**SOURCE DATA**
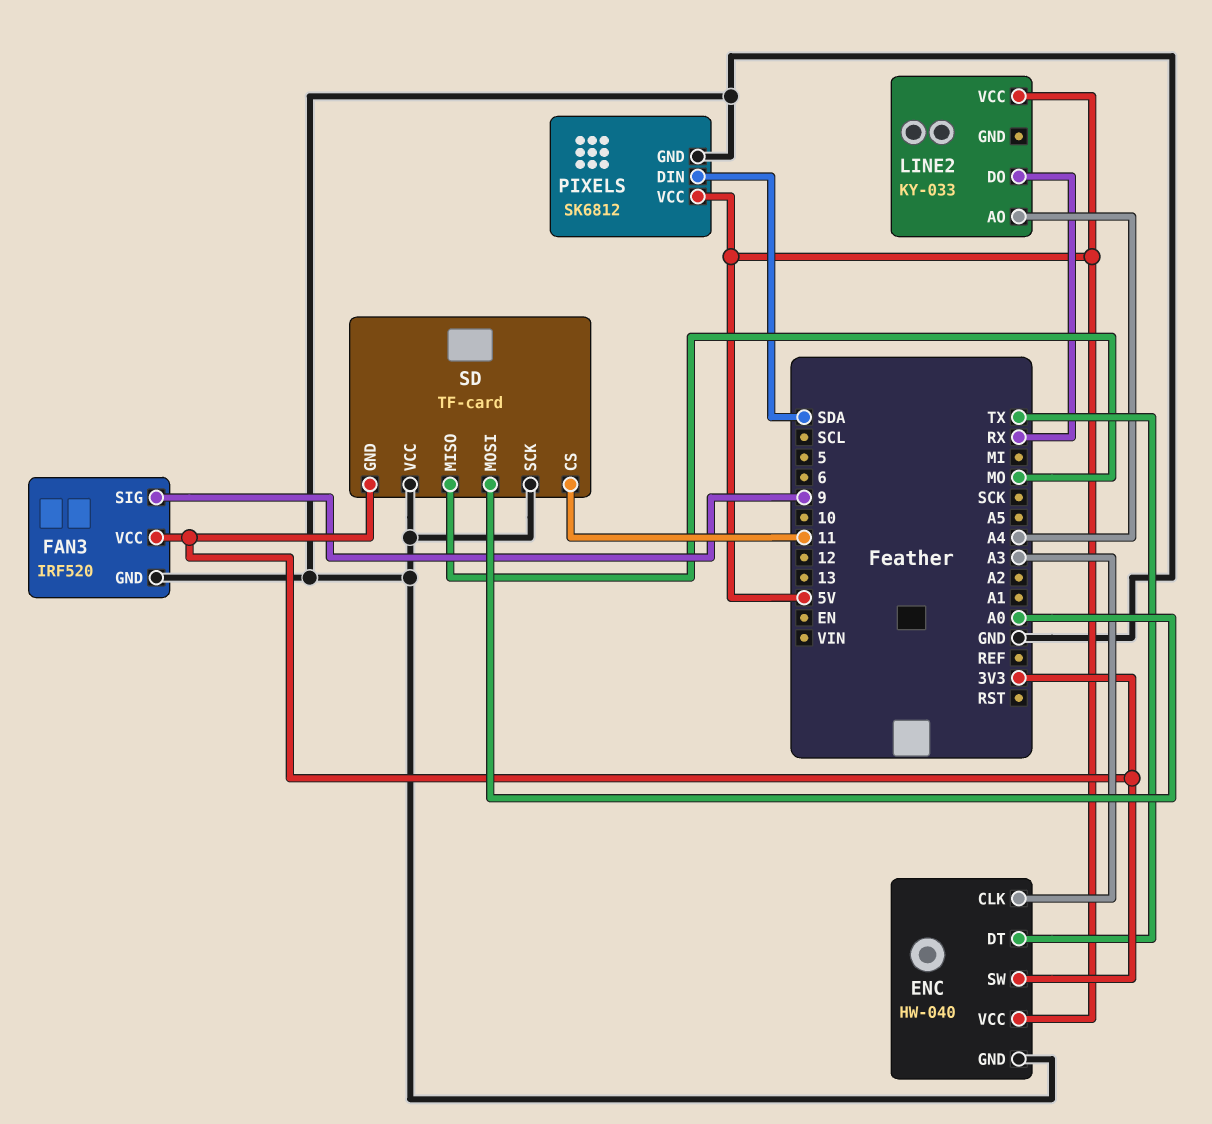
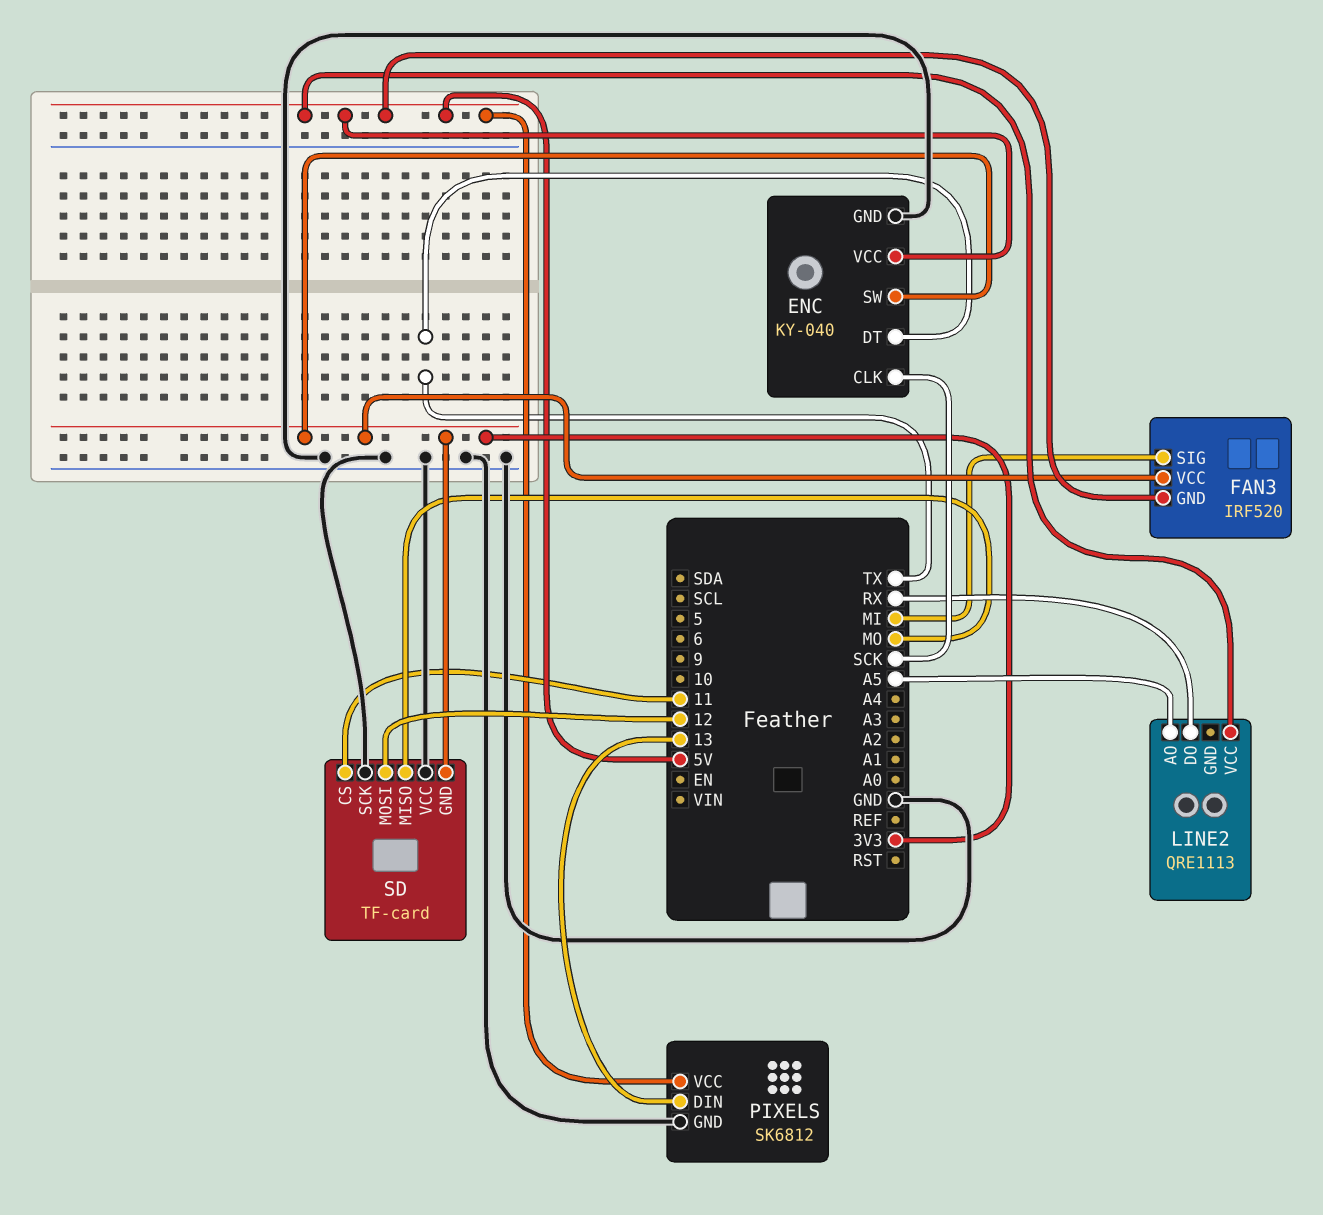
ENC: HW-040 -> KY-040
ENC pin CLK: A3 -> SCK
FAN3 pin GND: GND -> 5V
FAN3 pin SIG: 9 -> MI
LINE2: KY-033 -> QRE1113
LINE2 pin AO: A4 -> A5
PIXELS pin DIN: SDA -> 13
SD pin MOSI: A0 -> 12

**EXERCISE GOAL**
The records above are to be reproduced exactly; the pictures are to be left out.

**TASK OUTPUT**
ENC: HW-040 -> KY-040
ENC pin CLK: A3 -> SCK
FAN3 pin GND: GND -> 5V
FAN3 pin SIG: 9 -> MI
LINE2: KY-033 -> QRE1113
LINE2 pin AO: A4 -> A5
PIXELS pin DIN: SDA -> 13
SD pin MOSI: A0 -> 12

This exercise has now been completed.